WHAT IS REQUIRED: Word for word, give again the line holding "move | PURE" and each line after it to the end of the listing below.

AVAILABLE RECORDS:
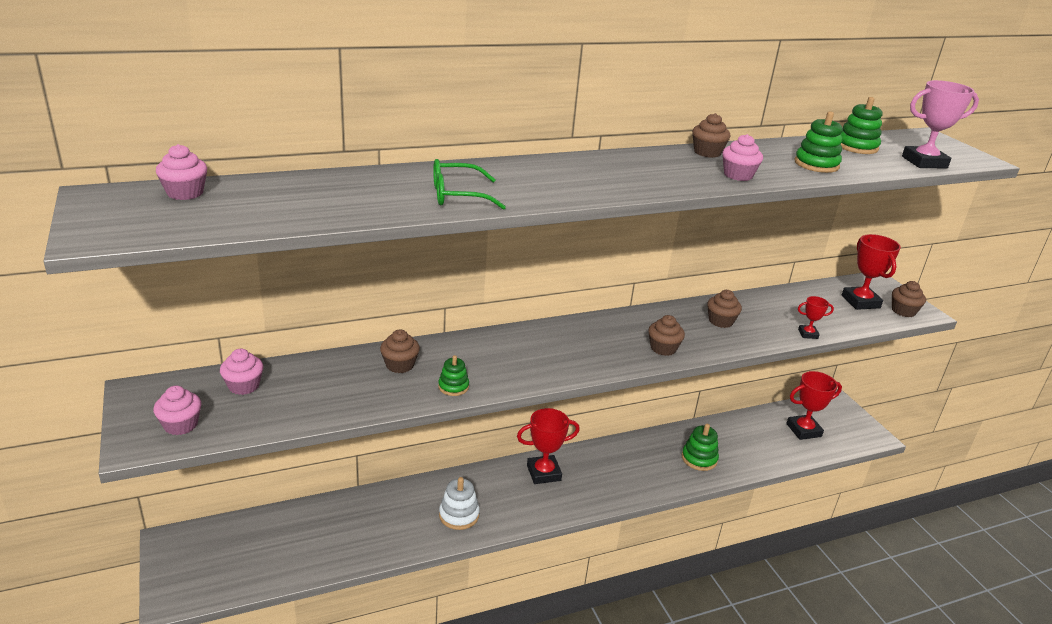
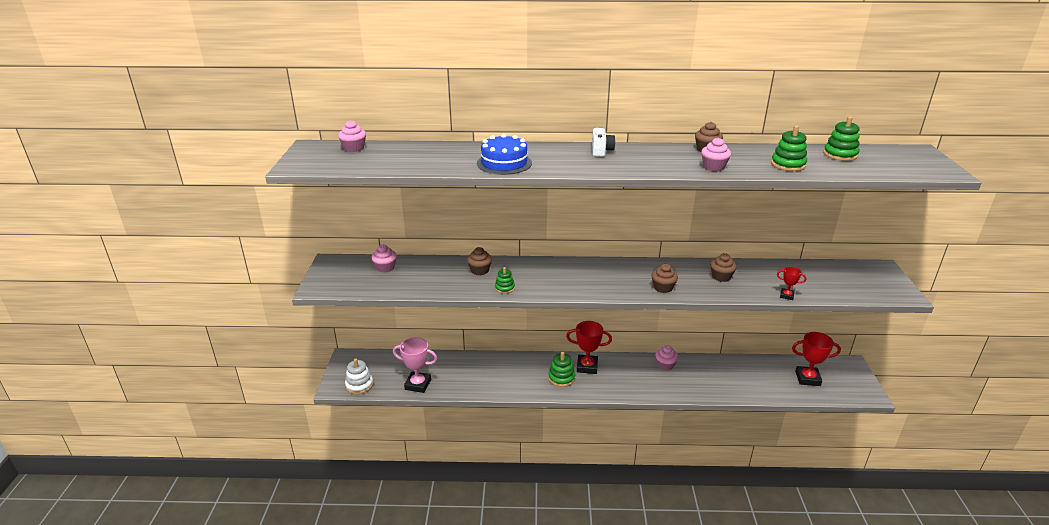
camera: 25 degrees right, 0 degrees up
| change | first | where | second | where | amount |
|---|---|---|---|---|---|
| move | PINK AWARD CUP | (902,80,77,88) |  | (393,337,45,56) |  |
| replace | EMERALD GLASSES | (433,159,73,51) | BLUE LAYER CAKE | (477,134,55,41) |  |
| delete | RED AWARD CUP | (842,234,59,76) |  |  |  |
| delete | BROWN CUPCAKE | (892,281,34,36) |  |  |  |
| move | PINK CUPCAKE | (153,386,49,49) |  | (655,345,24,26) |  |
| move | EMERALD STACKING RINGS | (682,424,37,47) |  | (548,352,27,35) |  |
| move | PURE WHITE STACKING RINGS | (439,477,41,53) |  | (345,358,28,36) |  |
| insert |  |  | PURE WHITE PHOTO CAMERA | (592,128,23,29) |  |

SOLUTION FOR THIS PROBLEM:
| move | PURE WHITE STACKING RINGS | (439,477,41,53) |  | (345,358,28,36) |  |
| insert |  |  | PURE WHITE PHOTO CAMERA | (592,128,23,29) |  |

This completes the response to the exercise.